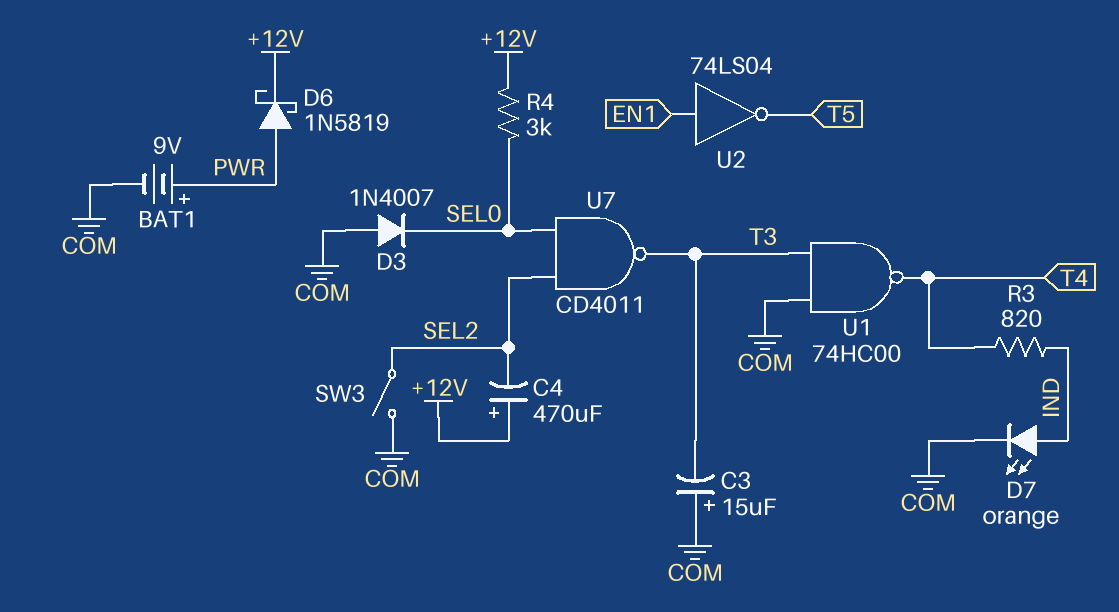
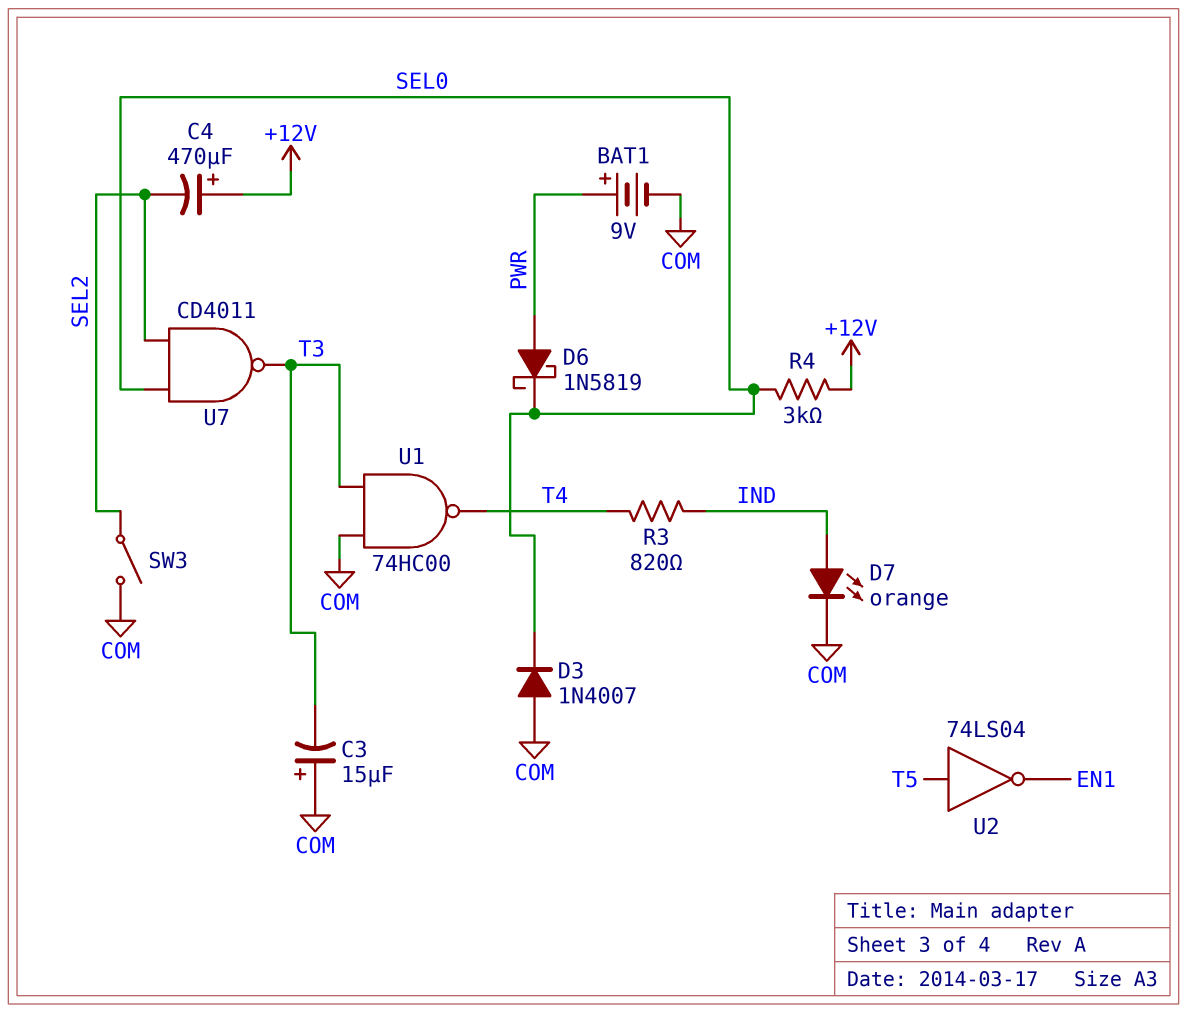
D6: schottky 1N5819 (A PWR, K +12V) -> schottky 1N5819 (A PWR, K SEL0)
U2: NOT 74LS04 (in EN1, out T5) -> NOT 74LS04 (in T5, out EN1)

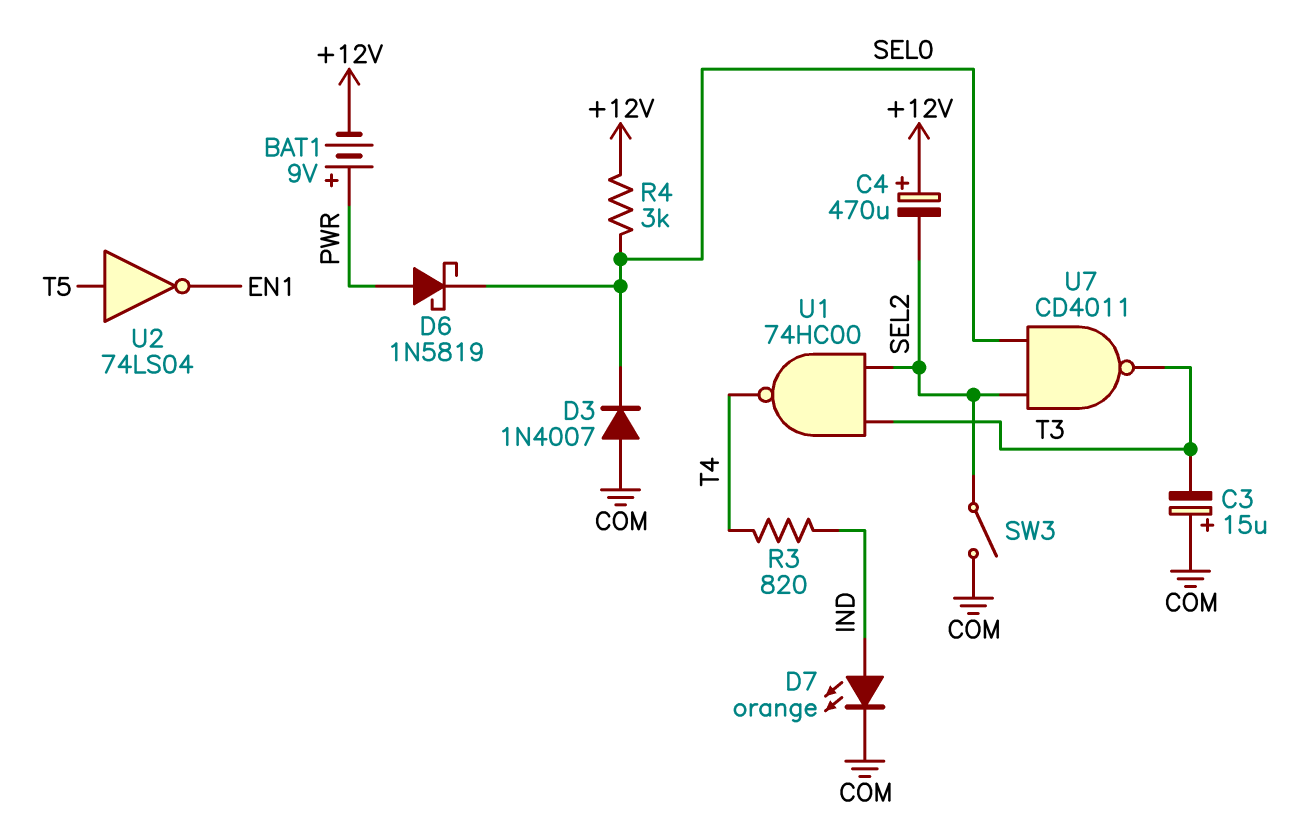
BAT1: 9V (plus PWR, minus COM) -> 9V (plus PWR, minus +12V)
U1: NAND 74HC00 (in COM, in T3, out T4) -> NAND 74HC00 (in SEL2, in T3, out T4)

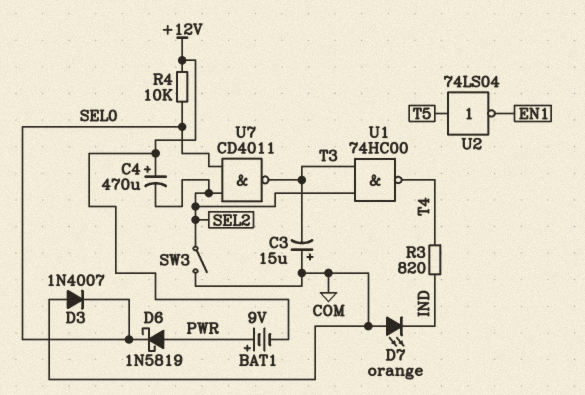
D7: LED orange (A IND, K COM) -> LED orange (A COM, K IND)
R4: 3k (+12V, SEL0) -> 10k (+12V, SEL0)

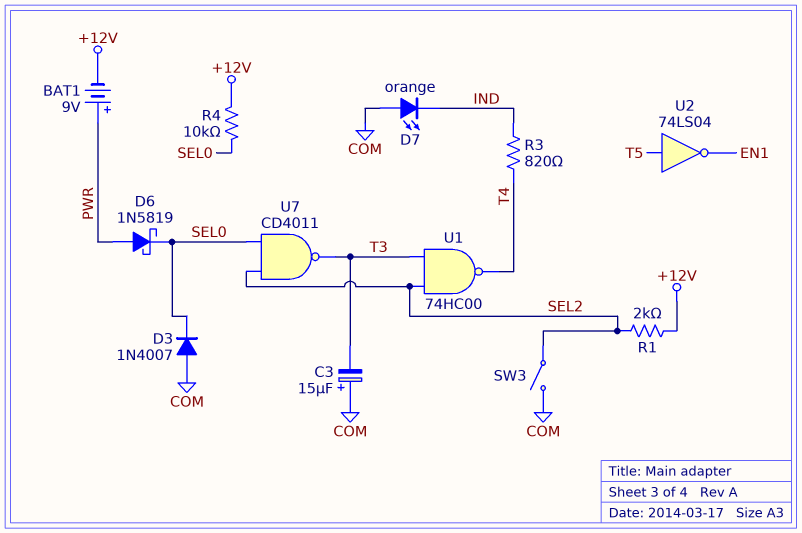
C4: 470uF (plus +12V, minus SEL2) -> none
R1: none -> 2k (+12V, SEL2)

──────

Work required ::
Pictures aside, reproduce all of the data exactly.

Reply ::
D6: schottky 1N5819 (A PWR, K +12V) -> schottky 1N5819 (A PWR, K SEL0)
U2: NOT 74LS04 (in EN1, out T5) -> NOT 74LS04 (in T5, out EN1)

BAT1: 9V (plus PWR, minus COM) -> 9V (plus PWR, minus +12V)
U1: NAND 74HC00 (in COM, in T3, out T4) -> NAND 74HC00 (in SEL2, in T3, out T4)

D7: LED orange (A IND, K COM) -> LED orange (A COM, K IND)
R4: 3k (+12V, SEL0) -> 10k (+12V, SEL0)

C4: 470uF (plus +12V, minus SEL2) -> none
R1: none -> 2k (+12V, SEL2)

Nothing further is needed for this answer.